**Exercise**
Restate the records that follow word for word; no pictures should appear.

**Listed entries**
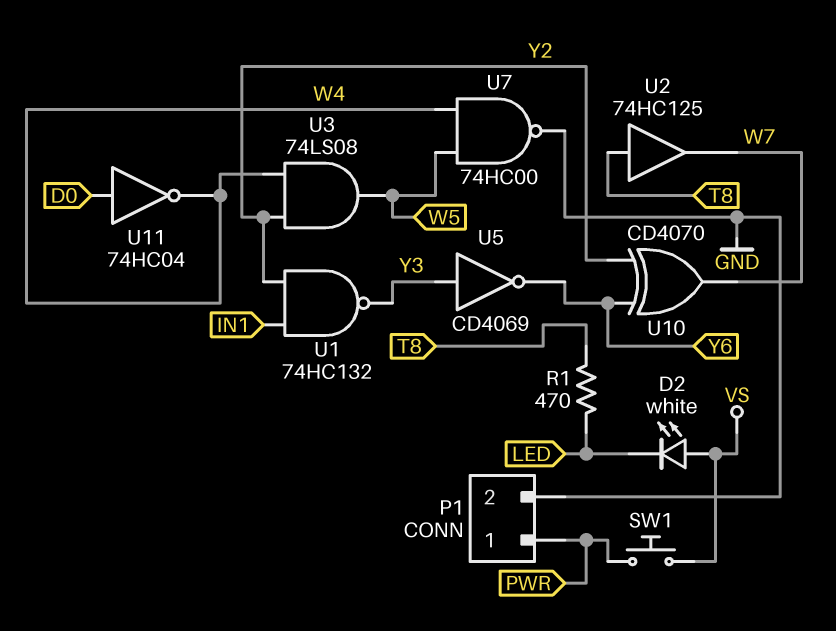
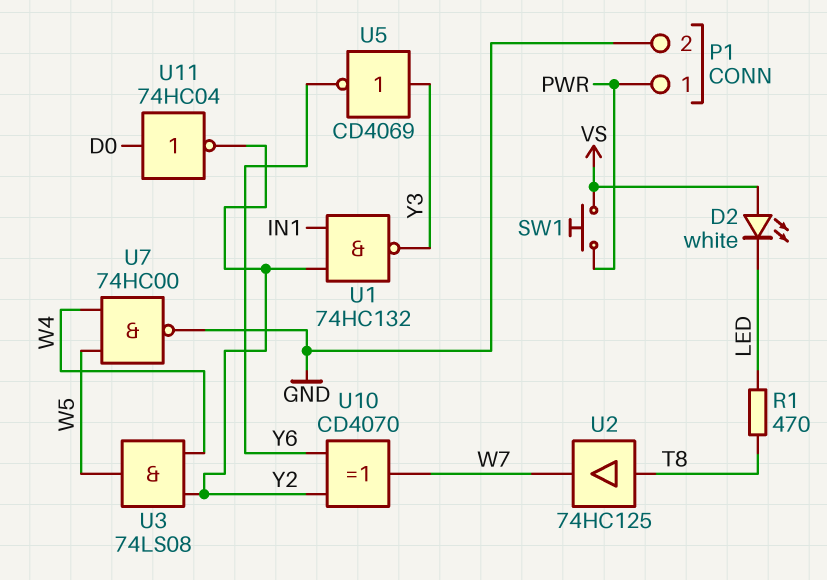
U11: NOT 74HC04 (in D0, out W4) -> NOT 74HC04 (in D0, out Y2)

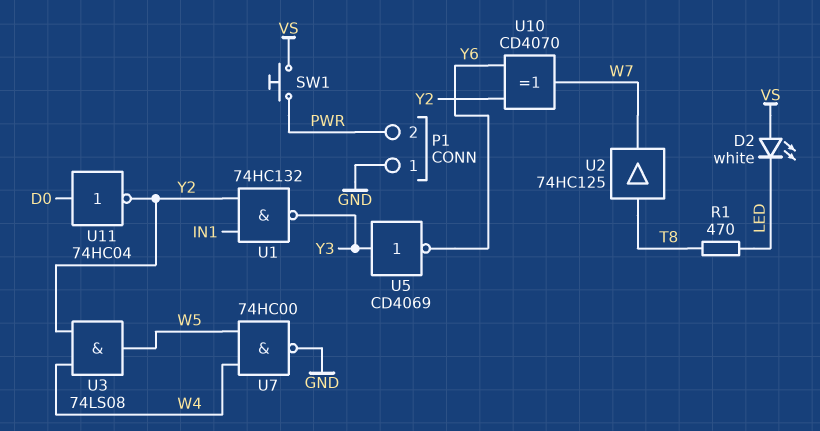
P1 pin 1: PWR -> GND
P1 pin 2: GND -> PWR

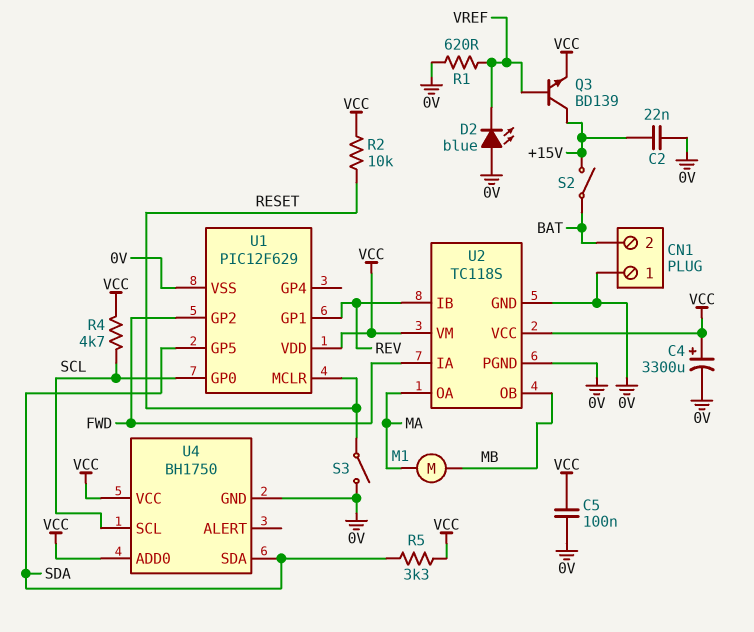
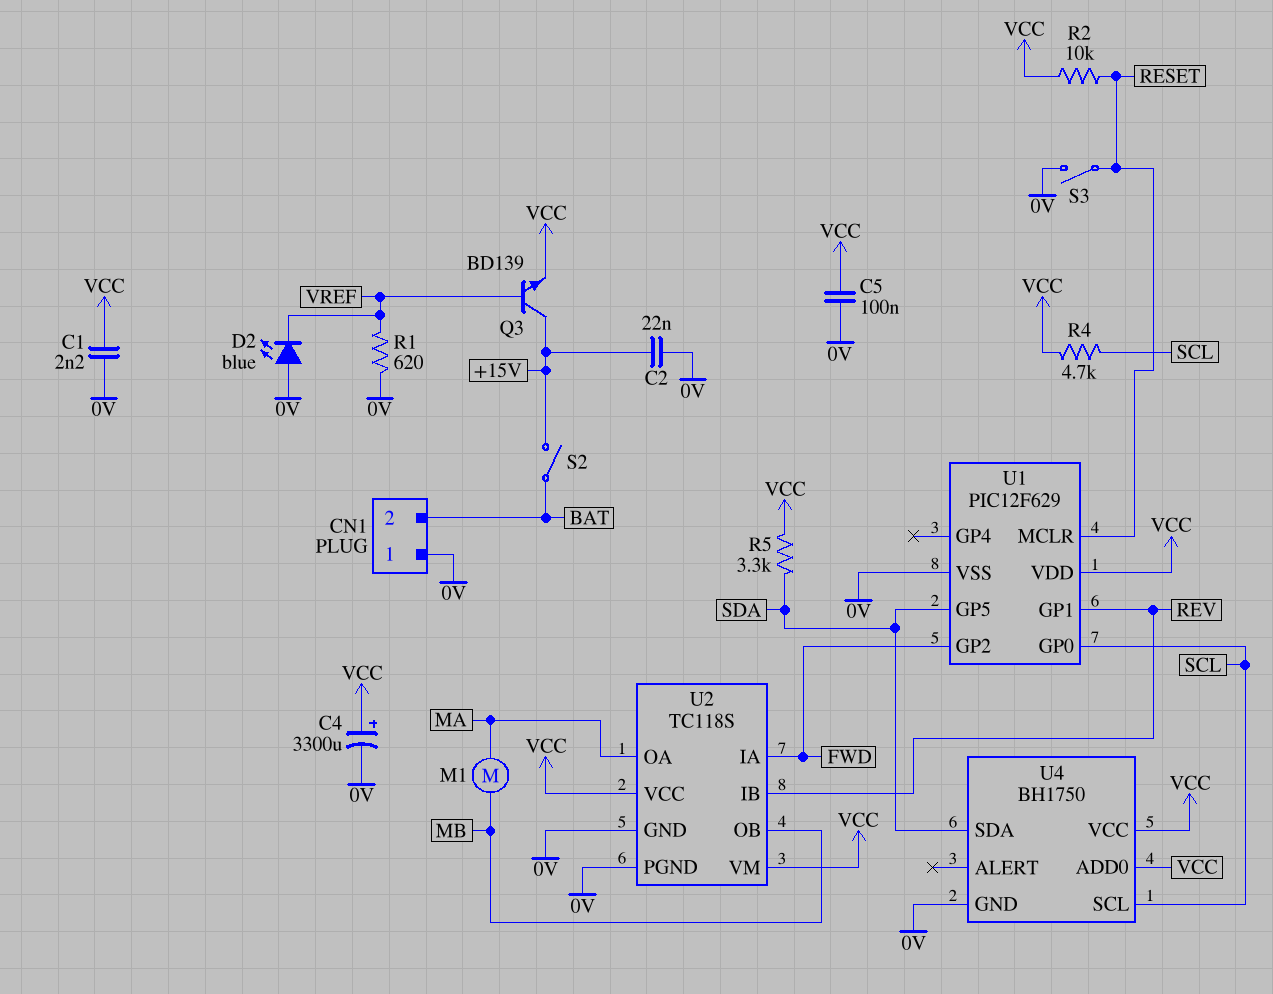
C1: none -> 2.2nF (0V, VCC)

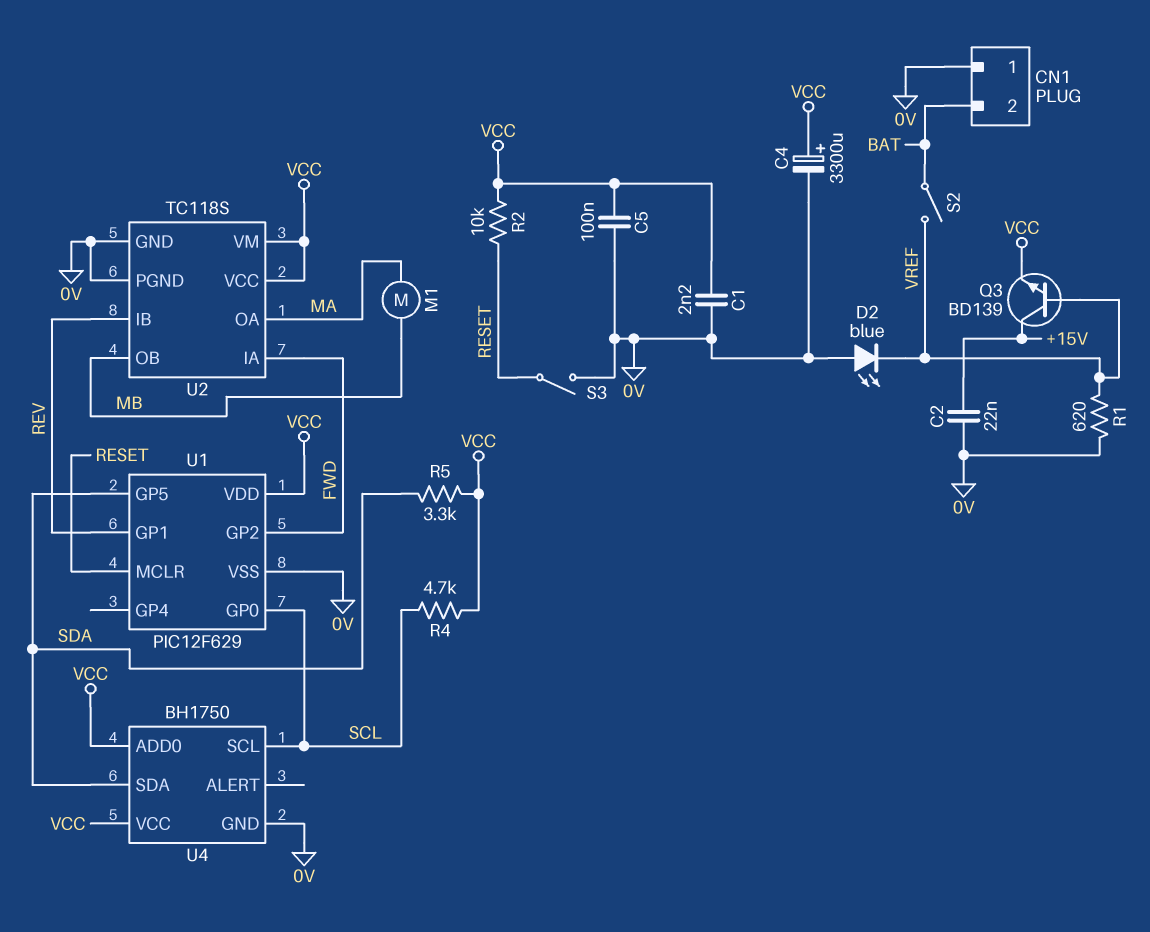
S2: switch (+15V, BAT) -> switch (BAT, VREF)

**Response area**
U11: NOT 74HC04 (in D0, out W4) -> NOT 74HC04 (in D0, out Y2)

P1 pin 1: PWR -> GND
P1 pin 2: GND -> PWR

C1: none -> 2.2nF (0V, VCC)

S2: switch (+15V, BAT) -> switch (BAT, VREF)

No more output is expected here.